Segment Open

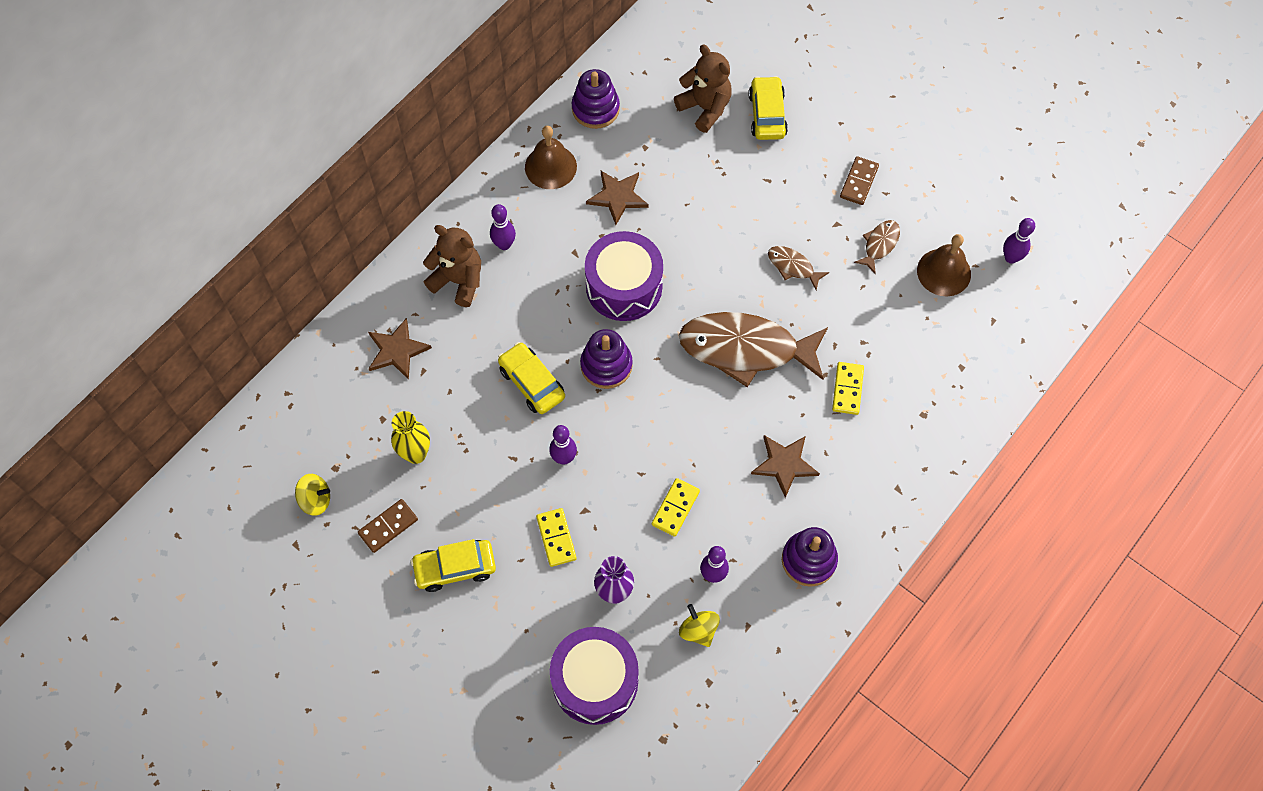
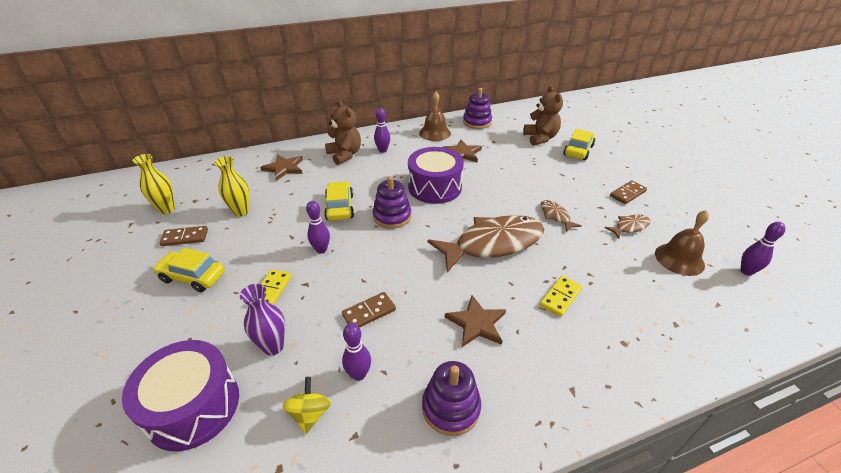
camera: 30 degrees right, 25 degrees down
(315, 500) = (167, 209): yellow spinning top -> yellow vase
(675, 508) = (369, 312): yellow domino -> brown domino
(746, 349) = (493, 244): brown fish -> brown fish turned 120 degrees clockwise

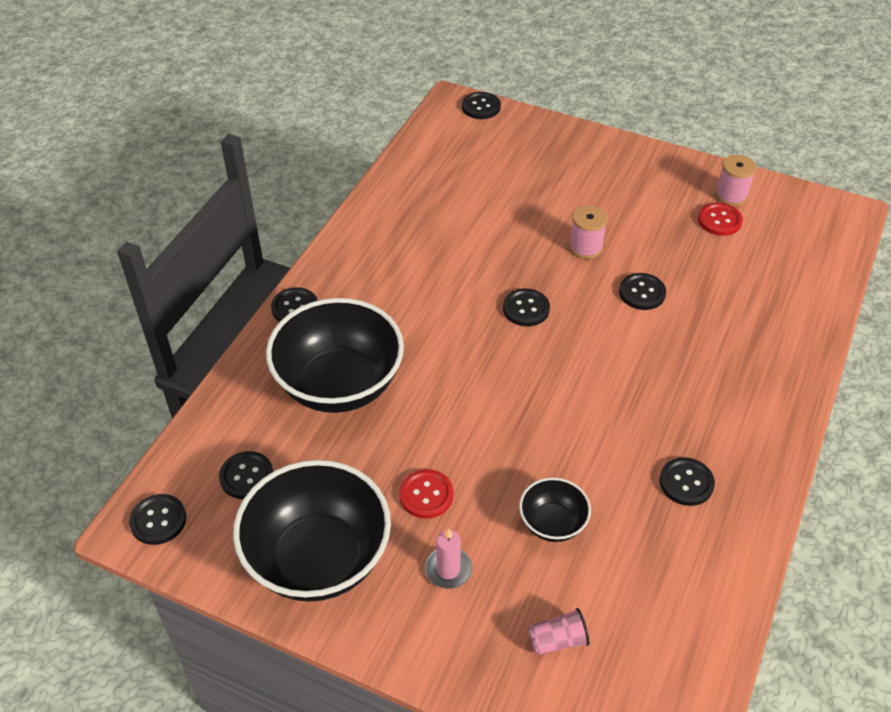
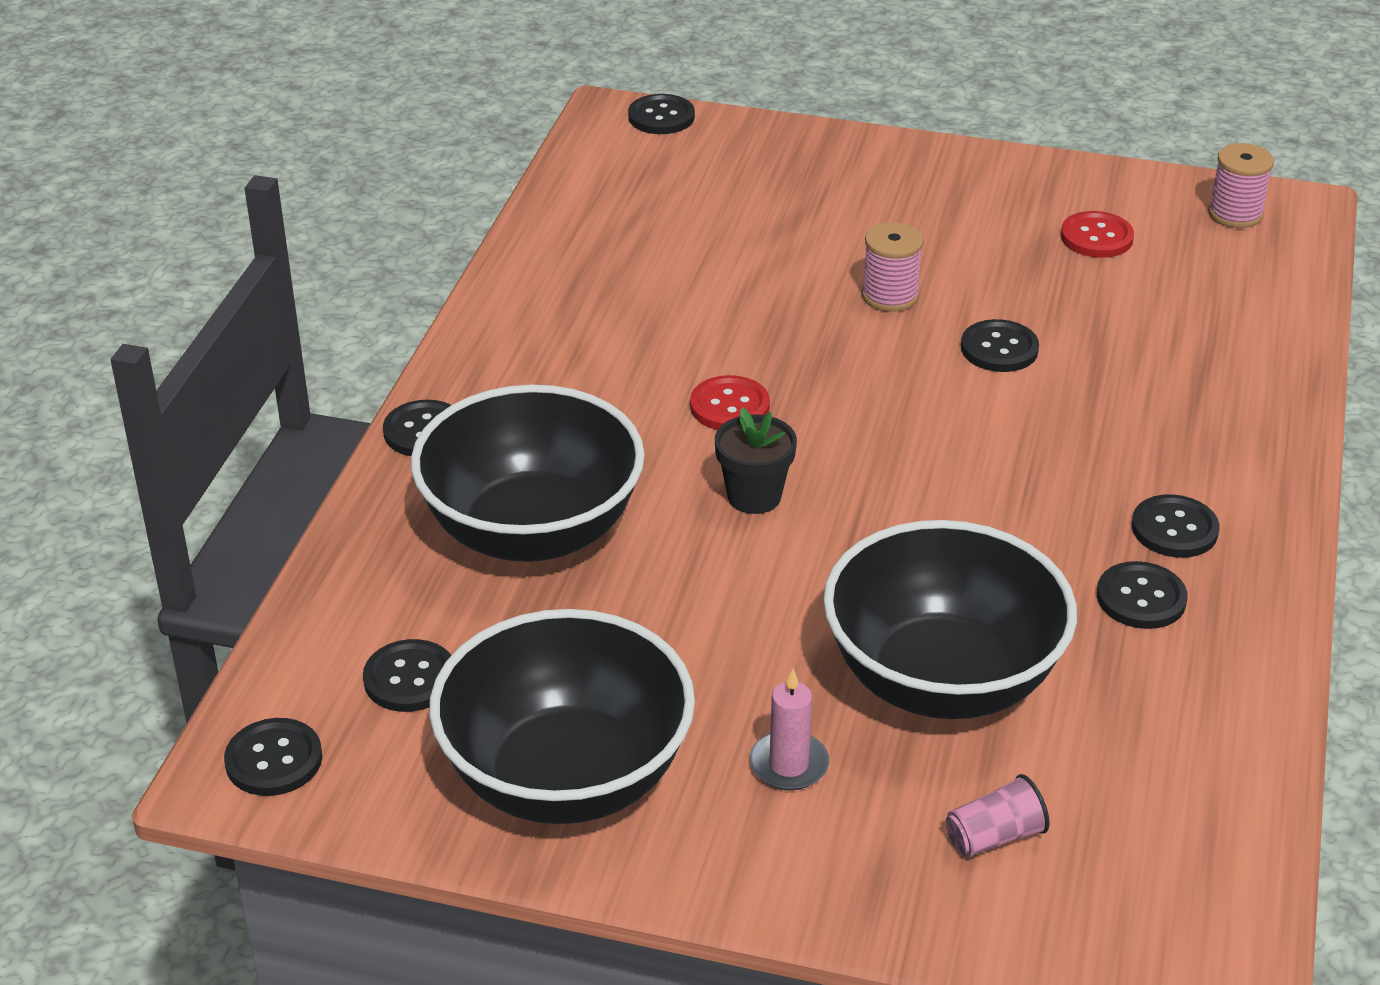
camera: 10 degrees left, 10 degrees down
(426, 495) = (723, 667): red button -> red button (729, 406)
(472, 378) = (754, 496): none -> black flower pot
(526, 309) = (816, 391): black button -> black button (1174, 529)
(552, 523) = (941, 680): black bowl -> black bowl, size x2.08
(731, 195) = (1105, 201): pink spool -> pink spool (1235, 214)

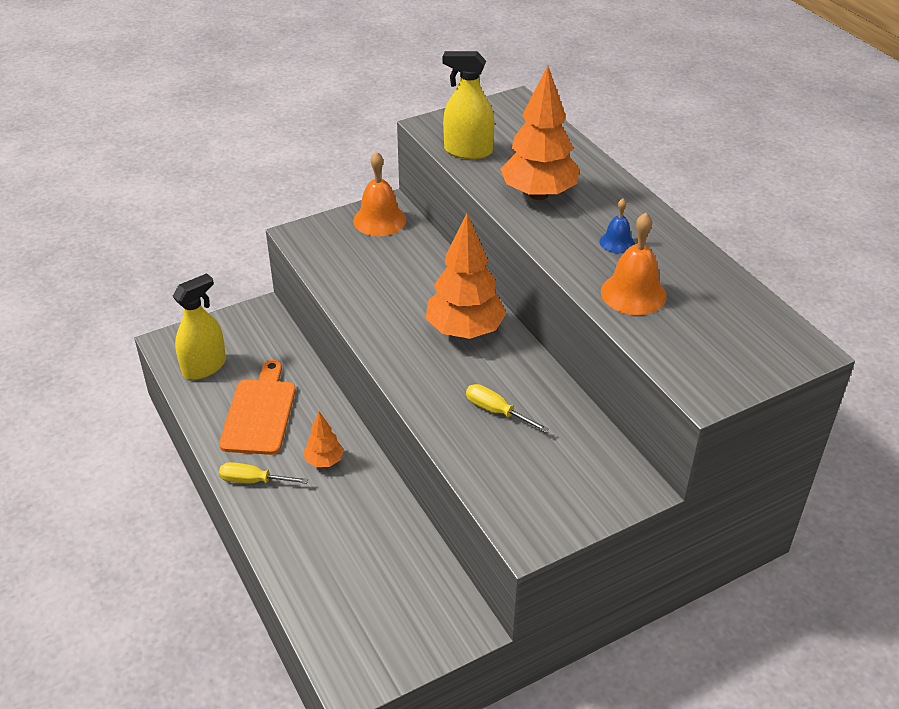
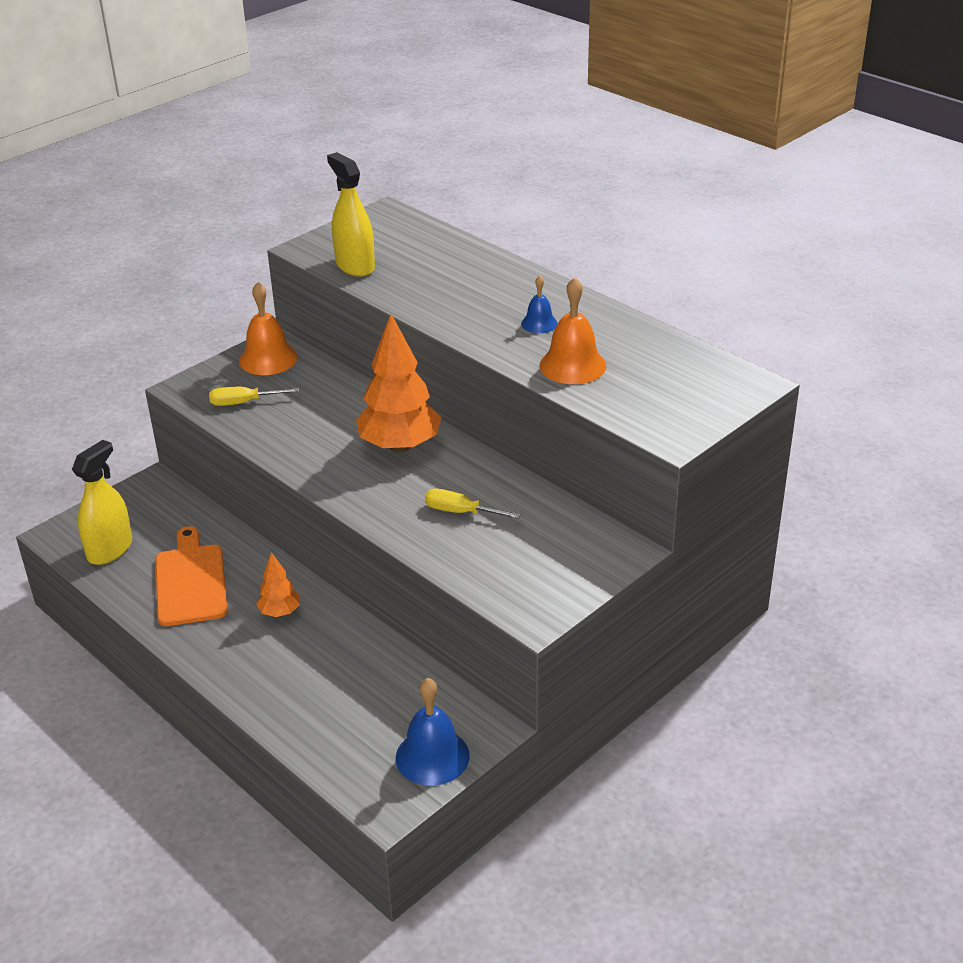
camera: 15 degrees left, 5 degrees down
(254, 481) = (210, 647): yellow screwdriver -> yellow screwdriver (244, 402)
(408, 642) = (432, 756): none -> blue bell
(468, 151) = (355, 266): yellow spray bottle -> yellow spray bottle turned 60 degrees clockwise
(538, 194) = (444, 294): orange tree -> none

Segment Closed

— Assignment —
Output the records exactly, pictures excluded.

— Exercise response —
camera: 30 degrees right, 25 degrees down
(315, 500) = (167, 209): yellow spinning top -> yellow vase
(675, 508) = (369, 312): yellow domino -> brown domino
(746, 349) = (493, 244): brown fish -> brown fish turned 120 degrees clockwise

camera: 10 degrees left, 10 degrees down
(426, 495) = (723, 667): red button -> red button (729, 406)
(472, 378) = (754, 496): none -> black flower pot
(526, 309) = (816, 391): black button -> black button (1174, 529)
(552, 523) = (941, 680): black bowl -> black bowl, size x2.08
(731, 195) = (1105, 201): pink spool -> pink spool (1235, 214)

camera: 15 degrees left, 5 degrees down
(254, 481) = (210, 647): yellow screwdriver -> yellow screwdriver (244, 402)
(408, 642) = (432, 756): none -> blue bell
(468, 151) = (355, 266): yellow spray bottle -> yellow spray bottle turned 60 degrees clockwise
(538, 194) = (444, 294): orange tree -> none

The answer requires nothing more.